> _Task description_
Find the line containing "grey brick G6" in the records below. Copy exactly that line and each one after it, ending at the line containing "black plate H5:H6", and nothing more.

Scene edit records

┄┄┄┄┄┄┄┄┄┄┄┄┄┄┄┄┄┄┄┄

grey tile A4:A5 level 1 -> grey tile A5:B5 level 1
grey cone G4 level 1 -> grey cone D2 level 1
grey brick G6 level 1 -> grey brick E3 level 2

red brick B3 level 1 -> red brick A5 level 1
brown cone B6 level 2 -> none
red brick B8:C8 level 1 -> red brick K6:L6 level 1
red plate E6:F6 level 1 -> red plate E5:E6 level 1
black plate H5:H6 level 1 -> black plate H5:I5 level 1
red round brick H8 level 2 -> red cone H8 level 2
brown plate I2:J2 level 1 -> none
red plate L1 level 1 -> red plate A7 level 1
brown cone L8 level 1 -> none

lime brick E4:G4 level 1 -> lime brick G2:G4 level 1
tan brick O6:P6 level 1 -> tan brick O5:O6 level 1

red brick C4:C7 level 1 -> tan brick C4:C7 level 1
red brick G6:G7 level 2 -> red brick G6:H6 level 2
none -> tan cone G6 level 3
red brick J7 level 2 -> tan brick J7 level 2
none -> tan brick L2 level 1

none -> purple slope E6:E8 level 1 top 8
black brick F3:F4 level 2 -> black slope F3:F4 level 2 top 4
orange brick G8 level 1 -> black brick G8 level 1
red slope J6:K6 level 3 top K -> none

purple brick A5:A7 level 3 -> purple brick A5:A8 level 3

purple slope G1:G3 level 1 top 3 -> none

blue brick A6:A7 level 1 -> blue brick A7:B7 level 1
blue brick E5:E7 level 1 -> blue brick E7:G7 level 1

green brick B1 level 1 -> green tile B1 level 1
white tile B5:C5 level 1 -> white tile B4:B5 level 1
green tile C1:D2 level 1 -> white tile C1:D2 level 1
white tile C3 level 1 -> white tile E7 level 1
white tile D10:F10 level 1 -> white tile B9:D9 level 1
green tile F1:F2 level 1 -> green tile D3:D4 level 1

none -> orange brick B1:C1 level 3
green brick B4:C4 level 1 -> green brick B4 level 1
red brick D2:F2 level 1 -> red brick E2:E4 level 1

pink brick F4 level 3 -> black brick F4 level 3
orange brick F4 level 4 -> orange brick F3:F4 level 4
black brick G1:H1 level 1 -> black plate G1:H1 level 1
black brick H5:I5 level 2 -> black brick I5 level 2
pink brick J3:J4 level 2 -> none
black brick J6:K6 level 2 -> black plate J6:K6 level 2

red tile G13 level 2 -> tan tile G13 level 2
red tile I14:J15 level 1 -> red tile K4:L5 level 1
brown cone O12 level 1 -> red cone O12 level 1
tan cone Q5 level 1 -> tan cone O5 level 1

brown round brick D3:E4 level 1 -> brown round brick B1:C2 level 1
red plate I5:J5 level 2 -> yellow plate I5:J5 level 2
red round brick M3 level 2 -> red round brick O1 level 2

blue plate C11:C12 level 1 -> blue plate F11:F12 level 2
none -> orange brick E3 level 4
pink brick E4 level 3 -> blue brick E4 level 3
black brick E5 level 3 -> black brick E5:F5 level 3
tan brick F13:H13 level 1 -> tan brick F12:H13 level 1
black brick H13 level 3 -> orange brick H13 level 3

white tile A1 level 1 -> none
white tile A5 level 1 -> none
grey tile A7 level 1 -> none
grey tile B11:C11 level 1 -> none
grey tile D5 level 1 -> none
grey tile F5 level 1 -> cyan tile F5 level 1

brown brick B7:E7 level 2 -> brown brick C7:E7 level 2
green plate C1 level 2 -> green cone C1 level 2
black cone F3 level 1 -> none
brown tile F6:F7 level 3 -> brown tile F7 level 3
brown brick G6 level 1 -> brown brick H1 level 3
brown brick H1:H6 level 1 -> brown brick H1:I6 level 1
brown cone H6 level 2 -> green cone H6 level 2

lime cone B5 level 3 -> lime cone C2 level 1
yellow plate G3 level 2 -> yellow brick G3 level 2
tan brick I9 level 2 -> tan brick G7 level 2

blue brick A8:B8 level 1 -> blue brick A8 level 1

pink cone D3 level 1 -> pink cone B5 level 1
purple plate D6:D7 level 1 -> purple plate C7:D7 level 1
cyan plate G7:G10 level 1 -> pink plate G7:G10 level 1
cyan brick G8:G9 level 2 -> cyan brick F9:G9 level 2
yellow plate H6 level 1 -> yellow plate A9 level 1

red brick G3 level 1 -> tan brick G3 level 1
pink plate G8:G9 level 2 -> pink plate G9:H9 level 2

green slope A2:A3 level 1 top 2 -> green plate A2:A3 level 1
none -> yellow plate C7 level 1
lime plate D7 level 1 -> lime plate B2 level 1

┄┄┄┄┄┄┄┄┄┄┄┄┄┄┄┄┄┄┄┄

> _Response to this exercise_
grey brick G6 level 1 -> grey brick E3 level 2

red brick B3 level 1 -> red brick A5 level 1
brown cone B6 level 2 -> none
red brick B8:C8 level 1 -> red brick K6:L6 level 1
red plate E6:F6 level 1 -> red plate E5:E6 level 1
black plate H5:H6 level 1 -> black plate H5:I5 level 1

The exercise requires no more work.